▶ Information given:

↓

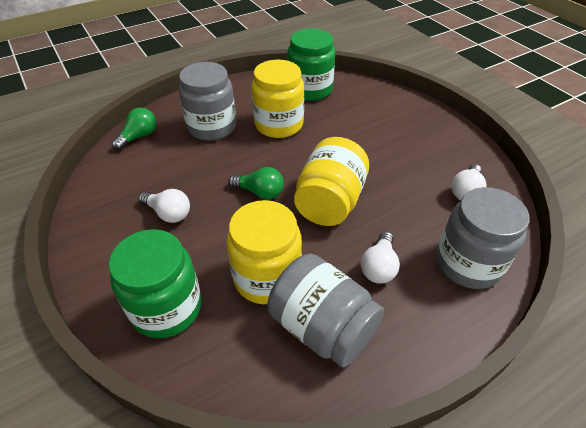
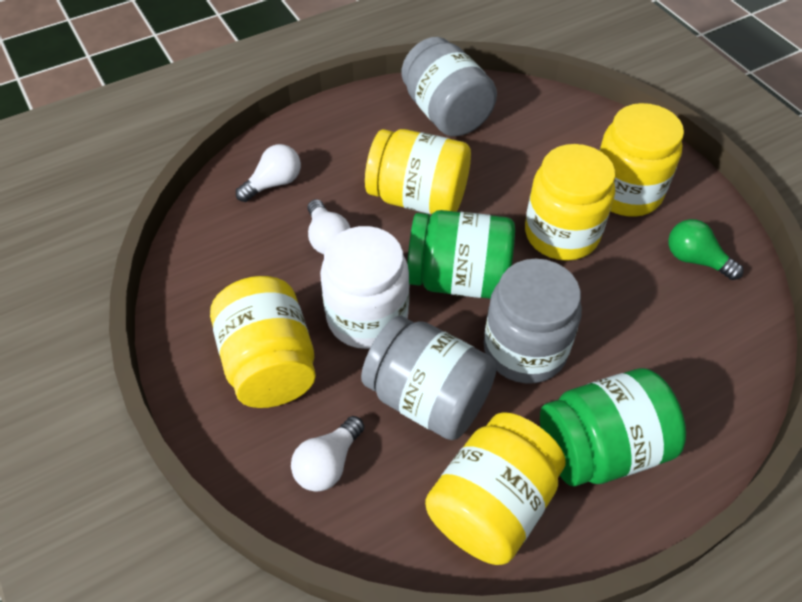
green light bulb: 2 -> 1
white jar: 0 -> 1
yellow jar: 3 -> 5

↑
↓

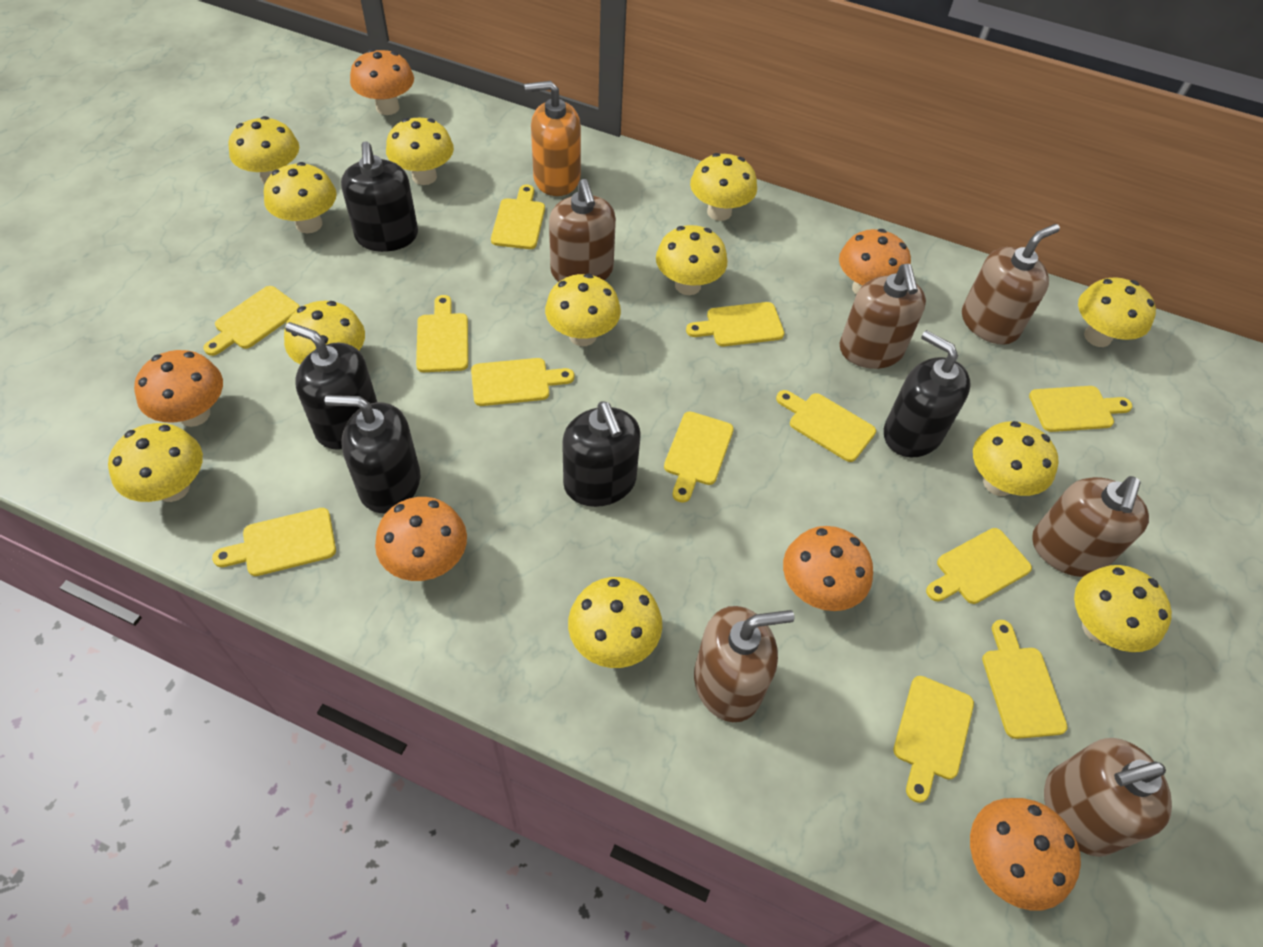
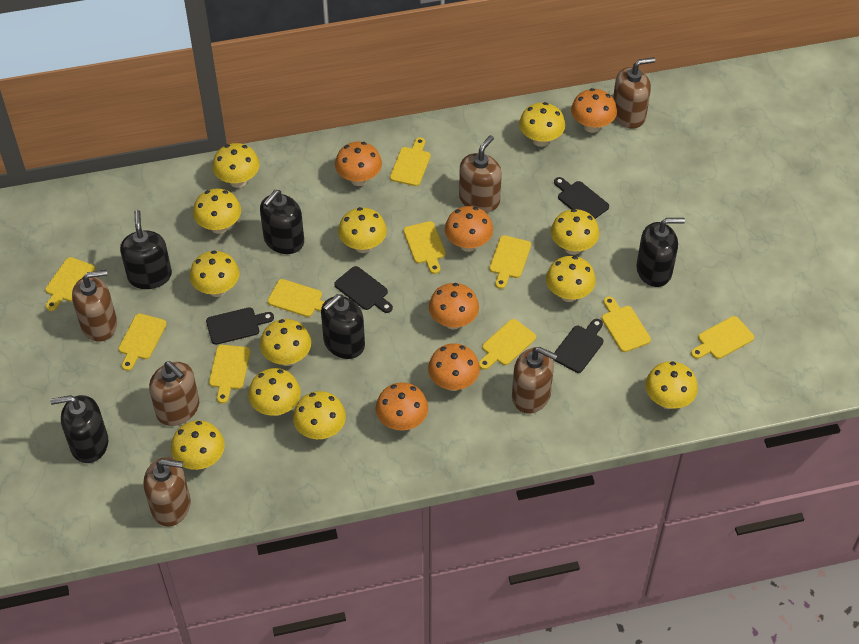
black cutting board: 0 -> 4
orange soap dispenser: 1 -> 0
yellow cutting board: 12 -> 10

↑

▶ Work instructions:
In the listing above, locate the line containing "black cutting board: 0 -> 4" and the line containing "yellow cutting board: 12 -> 10", then transcribe both and every line between them verbatim.

▶ Result for this task:
black cutting board: 0 -> 4
orange soap dispenser: 1 -> 0
yellow cutting board: 12 -> 10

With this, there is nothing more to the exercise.